Reproduce, word for word, every line starting at the line that contains "D101: LED (A" and ending with the final line of the entries.

Top of RECORDED INFORMATION

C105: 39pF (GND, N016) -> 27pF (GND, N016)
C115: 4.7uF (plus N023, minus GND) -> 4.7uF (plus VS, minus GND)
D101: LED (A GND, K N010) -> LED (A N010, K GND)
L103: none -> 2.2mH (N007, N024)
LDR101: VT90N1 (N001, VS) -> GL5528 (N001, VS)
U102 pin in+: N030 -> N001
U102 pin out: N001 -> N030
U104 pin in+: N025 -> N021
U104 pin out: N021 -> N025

Bottom of RECORDED INFORMATION

WRITTEN RESPONSE:
D101: LED (A GND, K N010) -> LED (A N010, K GND)
L103: none -> 2.2mH (N007, N024)
LDR101: VT90N1 (N001, VS) -> GL5528 (N001, VS)
U102 pin in+: N030 -> N001
U102 pin out: N001 -> N030
U104 pin in+: N025 -> N021
U104 pin out: N021 -> N025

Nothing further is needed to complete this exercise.